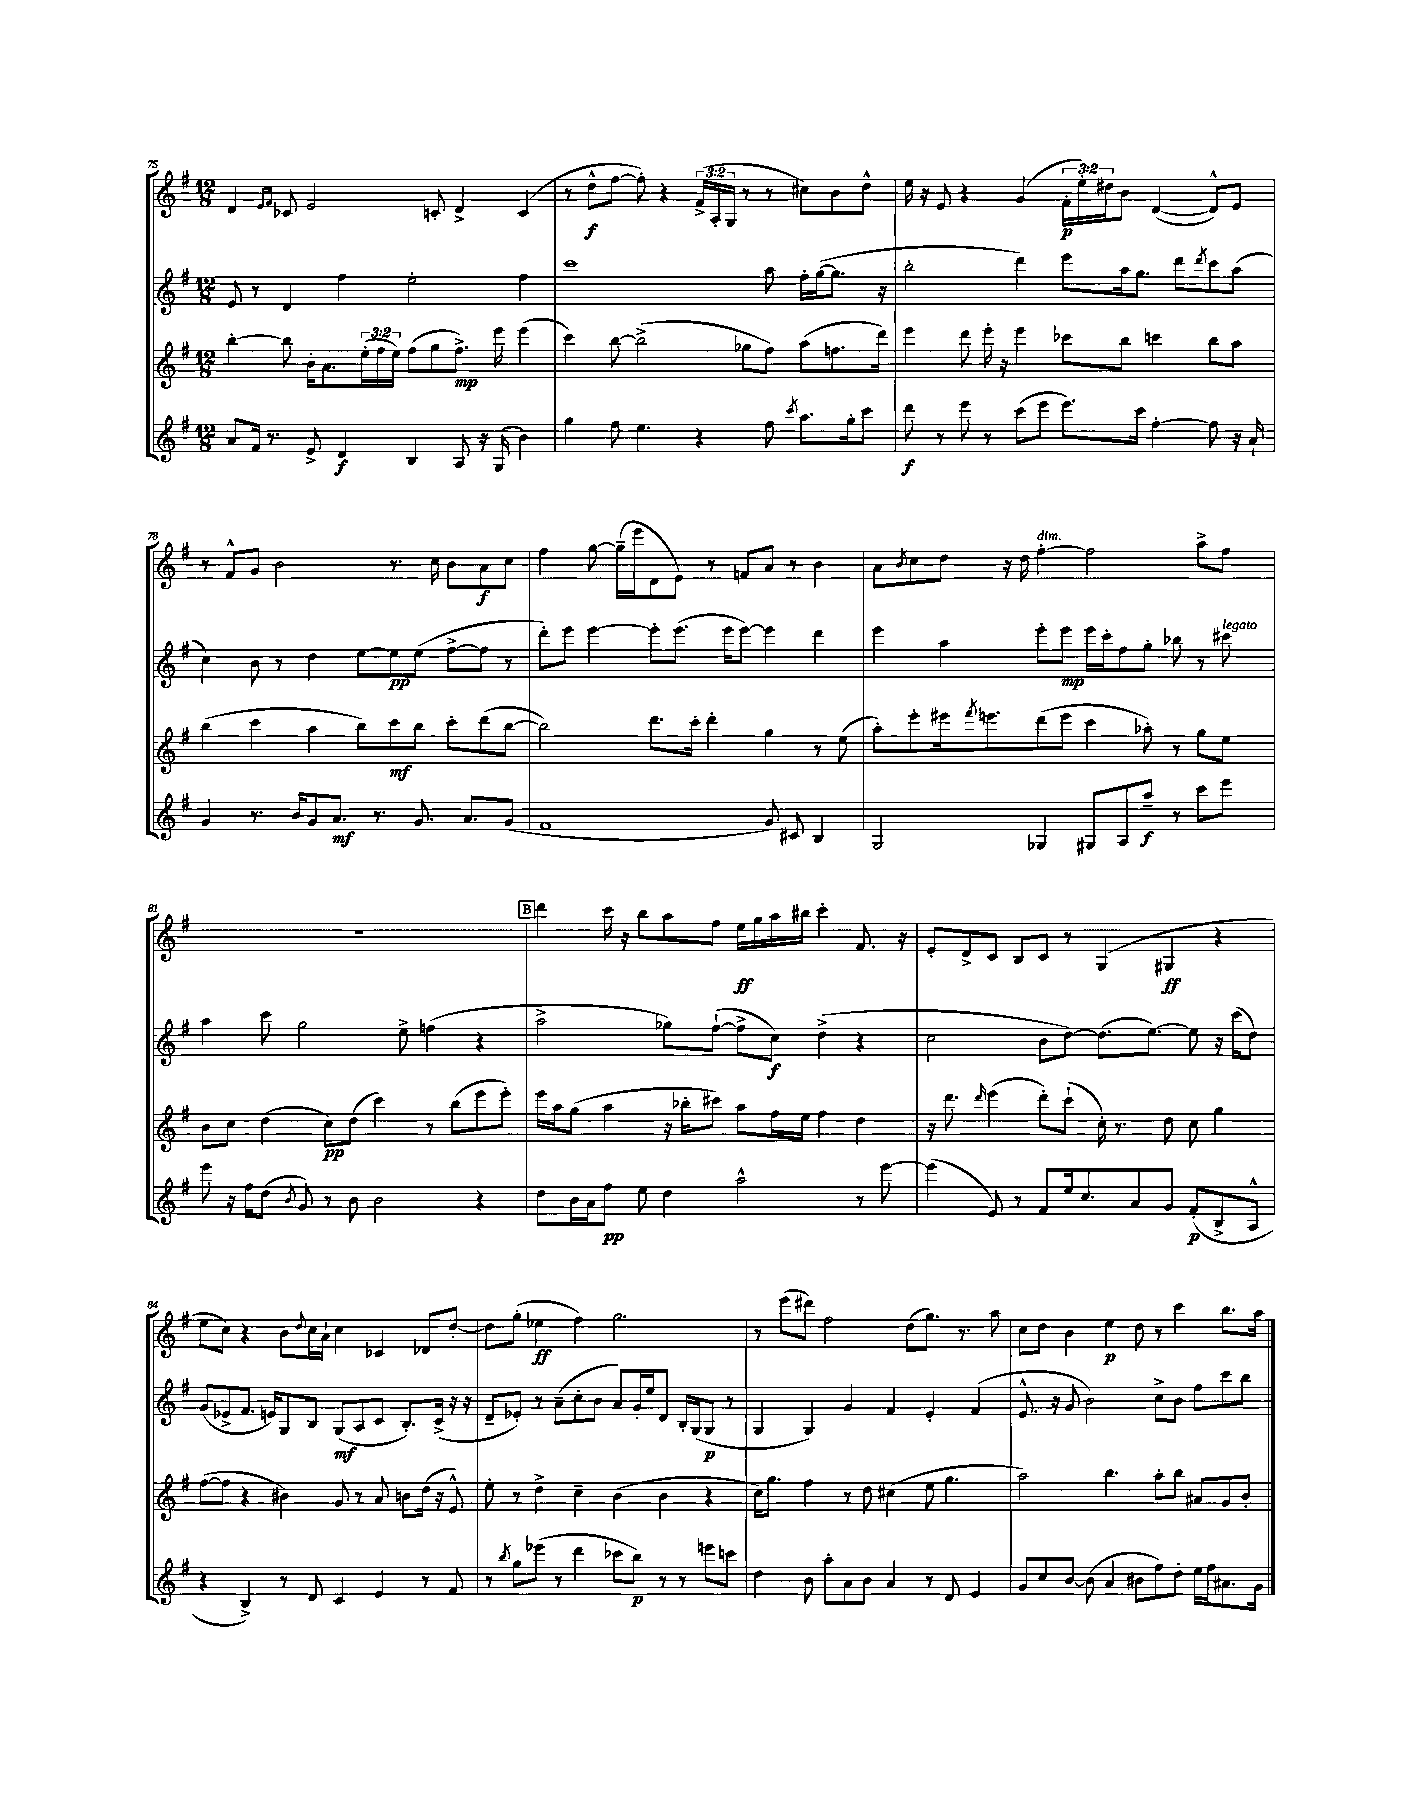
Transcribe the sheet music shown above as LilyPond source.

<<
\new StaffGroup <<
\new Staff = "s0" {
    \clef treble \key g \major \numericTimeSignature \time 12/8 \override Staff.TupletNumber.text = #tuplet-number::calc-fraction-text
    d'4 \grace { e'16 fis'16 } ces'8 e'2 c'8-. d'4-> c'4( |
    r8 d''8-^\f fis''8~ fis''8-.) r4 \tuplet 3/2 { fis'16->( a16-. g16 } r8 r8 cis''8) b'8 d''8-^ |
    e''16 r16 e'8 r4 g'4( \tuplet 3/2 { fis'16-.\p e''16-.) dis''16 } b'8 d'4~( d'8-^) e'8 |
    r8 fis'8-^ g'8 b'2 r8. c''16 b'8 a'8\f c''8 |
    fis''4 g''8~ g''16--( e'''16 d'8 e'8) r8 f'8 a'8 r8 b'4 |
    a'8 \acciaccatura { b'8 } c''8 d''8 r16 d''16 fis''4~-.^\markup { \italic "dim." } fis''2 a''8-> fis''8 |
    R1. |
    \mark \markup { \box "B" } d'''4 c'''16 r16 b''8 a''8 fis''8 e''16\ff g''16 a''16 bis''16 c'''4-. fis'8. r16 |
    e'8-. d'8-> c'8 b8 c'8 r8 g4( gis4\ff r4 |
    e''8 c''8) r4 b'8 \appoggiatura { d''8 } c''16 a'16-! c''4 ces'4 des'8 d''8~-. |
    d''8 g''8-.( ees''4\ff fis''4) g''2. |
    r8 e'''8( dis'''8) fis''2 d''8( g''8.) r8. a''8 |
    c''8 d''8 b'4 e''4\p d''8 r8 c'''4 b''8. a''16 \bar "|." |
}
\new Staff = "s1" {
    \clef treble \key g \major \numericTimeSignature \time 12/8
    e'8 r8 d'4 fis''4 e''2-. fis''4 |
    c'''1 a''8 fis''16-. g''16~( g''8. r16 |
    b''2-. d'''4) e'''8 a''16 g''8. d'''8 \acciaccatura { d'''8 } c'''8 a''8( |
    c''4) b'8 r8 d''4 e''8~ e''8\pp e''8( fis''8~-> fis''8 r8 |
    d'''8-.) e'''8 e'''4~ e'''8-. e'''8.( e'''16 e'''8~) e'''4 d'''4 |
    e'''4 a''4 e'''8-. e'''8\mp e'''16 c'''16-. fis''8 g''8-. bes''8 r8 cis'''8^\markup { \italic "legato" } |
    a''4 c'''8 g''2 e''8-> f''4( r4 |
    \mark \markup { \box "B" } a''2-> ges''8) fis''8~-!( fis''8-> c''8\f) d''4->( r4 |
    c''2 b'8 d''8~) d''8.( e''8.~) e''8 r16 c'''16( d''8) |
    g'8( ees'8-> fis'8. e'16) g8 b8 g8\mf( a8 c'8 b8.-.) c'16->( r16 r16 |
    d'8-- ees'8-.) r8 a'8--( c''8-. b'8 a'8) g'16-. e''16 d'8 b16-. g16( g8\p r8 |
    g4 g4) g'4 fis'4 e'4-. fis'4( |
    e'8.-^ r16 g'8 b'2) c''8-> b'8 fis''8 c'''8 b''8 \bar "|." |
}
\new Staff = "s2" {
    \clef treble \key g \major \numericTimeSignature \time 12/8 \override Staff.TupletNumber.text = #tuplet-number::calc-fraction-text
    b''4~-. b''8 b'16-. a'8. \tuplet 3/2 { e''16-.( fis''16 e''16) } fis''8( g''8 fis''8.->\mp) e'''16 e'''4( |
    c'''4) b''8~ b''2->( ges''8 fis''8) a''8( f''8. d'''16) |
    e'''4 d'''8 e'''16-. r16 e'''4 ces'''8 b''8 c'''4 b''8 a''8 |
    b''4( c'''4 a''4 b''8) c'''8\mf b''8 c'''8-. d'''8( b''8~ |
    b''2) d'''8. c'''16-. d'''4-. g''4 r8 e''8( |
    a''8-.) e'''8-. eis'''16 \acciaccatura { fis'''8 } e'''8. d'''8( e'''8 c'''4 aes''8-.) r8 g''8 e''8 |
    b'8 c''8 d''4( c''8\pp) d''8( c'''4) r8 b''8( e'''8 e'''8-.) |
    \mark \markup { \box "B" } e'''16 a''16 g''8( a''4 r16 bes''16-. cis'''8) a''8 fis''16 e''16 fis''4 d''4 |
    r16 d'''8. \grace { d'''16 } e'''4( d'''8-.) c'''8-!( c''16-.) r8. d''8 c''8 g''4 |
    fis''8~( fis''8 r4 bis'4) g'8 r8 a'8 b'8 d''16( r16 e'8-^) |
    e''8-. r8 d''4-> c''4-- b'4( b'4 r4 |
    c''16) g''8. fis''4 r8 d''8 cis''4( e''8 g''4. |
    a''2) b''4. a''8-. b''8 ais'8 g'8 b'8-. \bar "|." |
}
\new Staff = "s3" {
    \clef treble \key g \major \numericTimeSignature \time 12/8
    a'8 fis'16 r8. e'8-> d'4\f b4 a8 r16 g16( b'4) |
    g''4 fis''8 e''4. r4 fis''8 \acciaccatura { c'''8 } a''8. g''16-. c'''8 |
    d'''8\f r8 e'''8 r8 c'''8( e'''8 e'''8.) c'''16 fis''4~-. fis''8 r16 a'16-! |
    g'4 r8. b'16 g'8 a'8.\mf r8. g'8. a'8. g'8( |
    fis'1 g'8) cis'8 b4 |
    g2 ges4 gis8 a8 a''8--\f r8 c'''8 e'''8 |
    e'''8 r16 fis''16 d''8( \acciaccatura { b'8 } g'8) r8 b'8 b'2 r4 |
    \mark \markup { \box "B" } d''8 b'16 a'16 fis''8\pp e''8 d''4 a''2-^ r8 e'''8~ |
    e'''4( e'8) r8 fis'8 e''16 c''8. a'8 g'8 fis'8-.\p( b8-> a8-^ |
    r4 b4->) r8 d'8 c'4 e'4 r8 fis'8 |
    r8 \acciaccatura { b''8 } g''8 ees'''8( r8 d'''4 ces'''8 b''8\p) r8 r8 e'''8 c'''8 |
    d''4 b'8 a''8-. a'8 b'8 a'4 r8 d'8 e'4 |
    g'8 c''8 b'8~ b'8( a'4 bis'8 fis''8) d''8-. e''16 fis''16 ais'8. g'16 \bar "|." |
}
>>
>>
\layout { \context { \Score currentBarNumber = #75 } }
■ ■ ■ ■ ■
## Written exercise
Locate every line in the rows above that contains the string "markup" and copy each of those lines. The match is case-sensitive.

## Exercise result
    a'8 \acciaccatura { b'8 } c''8 d''8 r16 d''16 fis''4~-.^\markup { \italic "dim." } fis''2 a''8-> fis''8 |
    \mark \markup { \box "B" } d'''4 c'''16 r16 b''8 a''8 fis''8 e''16\ff g''16 a''16 bis''16 c'''4-. fis'8. r16 |
    e'''4 a''4 e'''8-. e'''8\mp e'''16 c'''16-. fis''8 g''8-. bes''8 r8 cis'''8^\markup { \italic "legato" } |
    \mark \markup { \box "B" } a''2-> ges''8) fis''8~-!( fis''8-> c''8\f) d''4->( r4 |
    \mark \markup { \box "B" } e'''16 a''16 g''8( a''4 r16 bes''16-. cis'''8) a''8 fis''16 e''16 fis''4 d''4 |
    \mark \markup { \box "B" } d''8 b'16 a'16 fis''8\pp e''8 d''4 a''2-^ r8 e'''8~ |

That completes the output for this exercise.